__TASK TO CARRY OUT__.
Which lines belong in the answer? Exactly those from the line containing "SCALE3 pin GND: 5V -> GND" through the last line of the records below, repeated as written.
=== Section Start ===
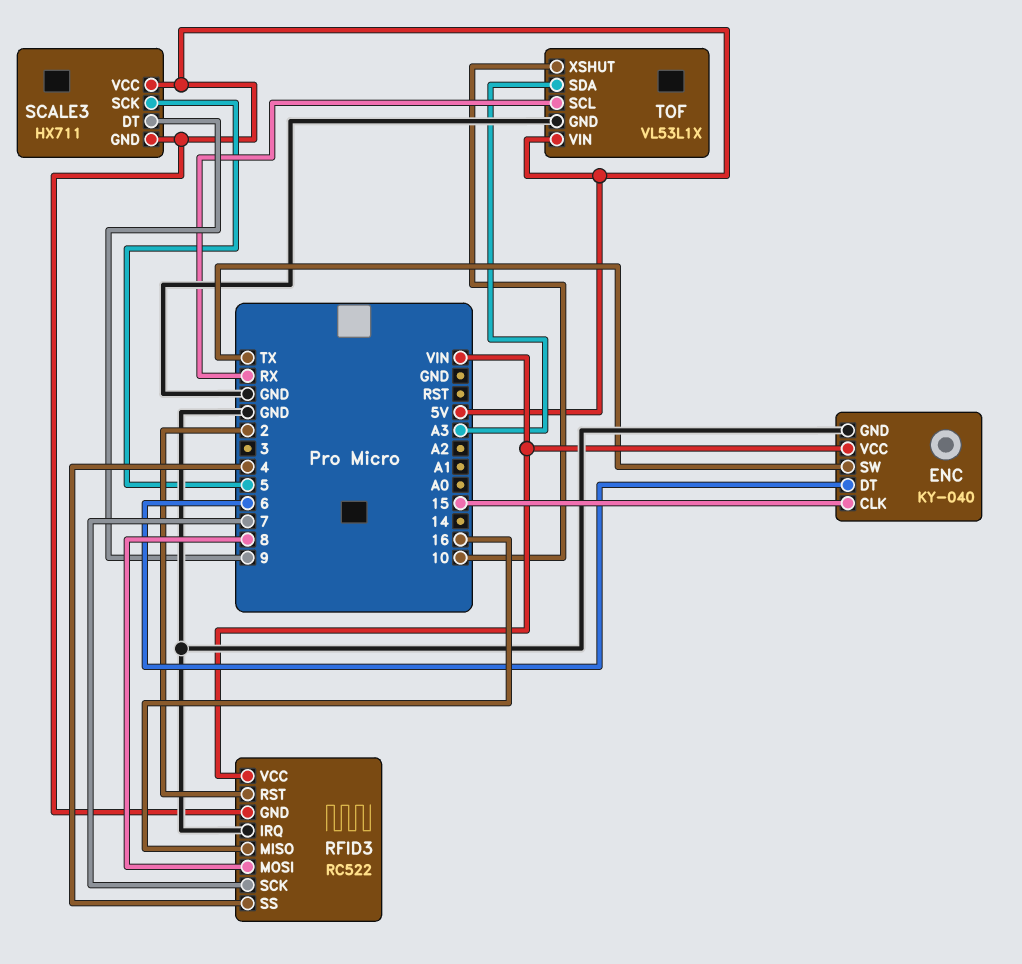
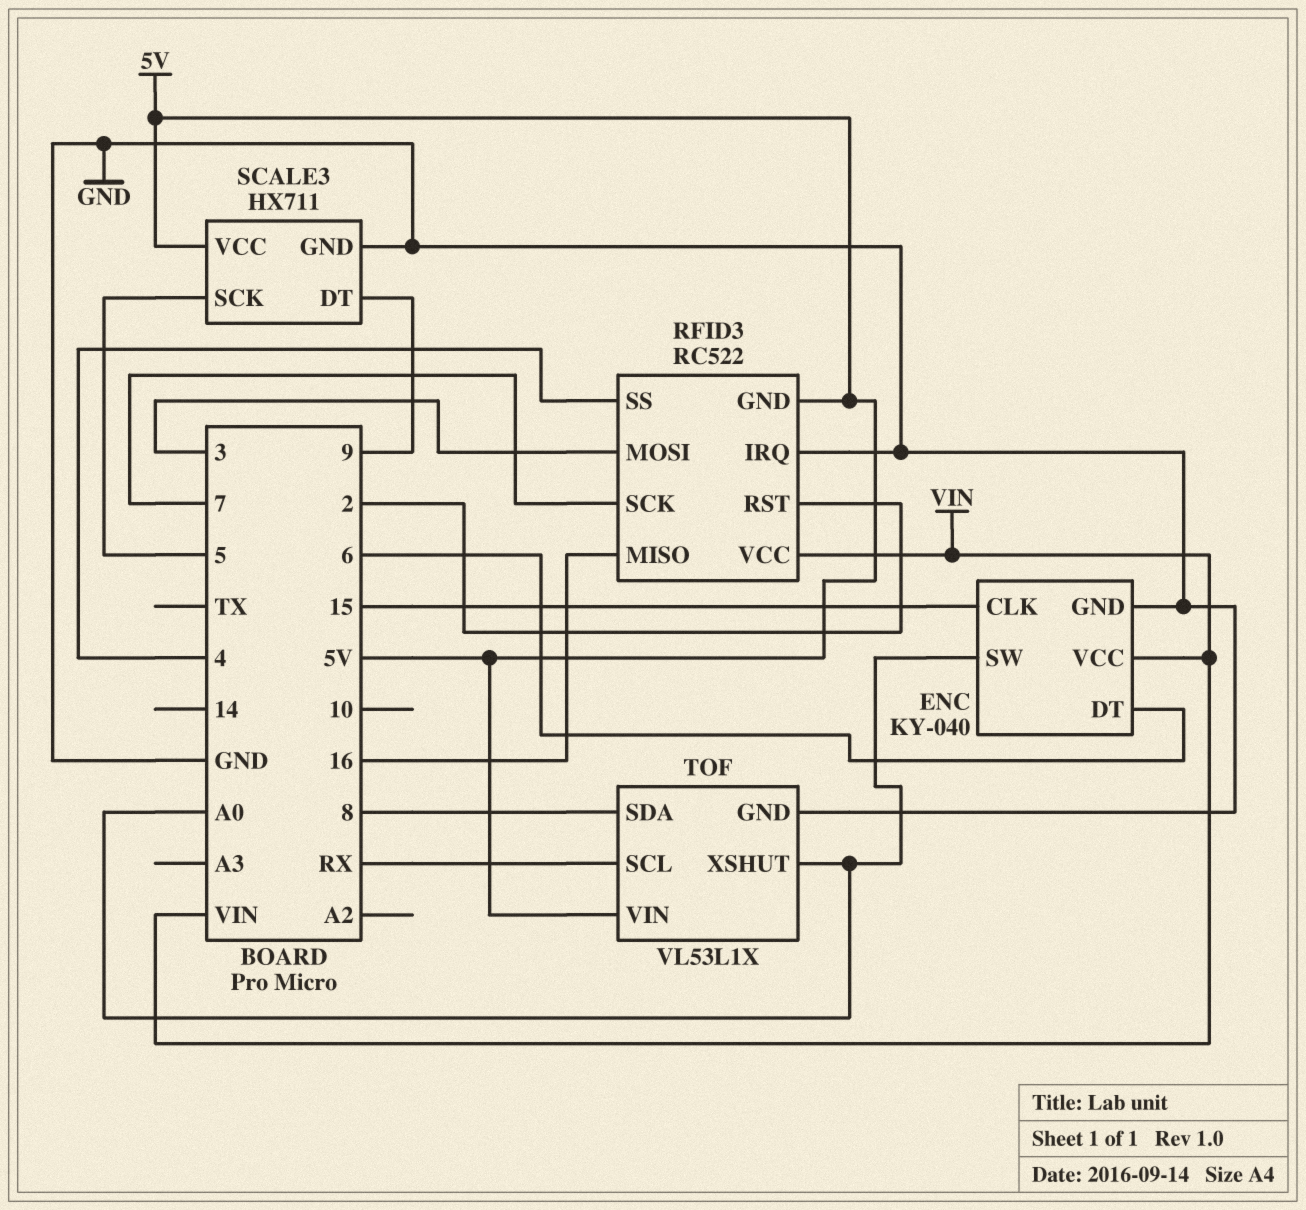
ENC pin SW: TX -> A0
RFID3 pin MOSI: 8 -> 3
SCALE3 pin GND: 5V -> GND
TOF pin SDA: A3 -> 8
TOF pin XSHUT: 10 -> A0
=== Section End ===
__ANSWER BELOW__.
SCALE3 pin GND: 5V -> GND
TOF pin SDA: A3 -> 8
TOF pin XSHUT: 10 -> A0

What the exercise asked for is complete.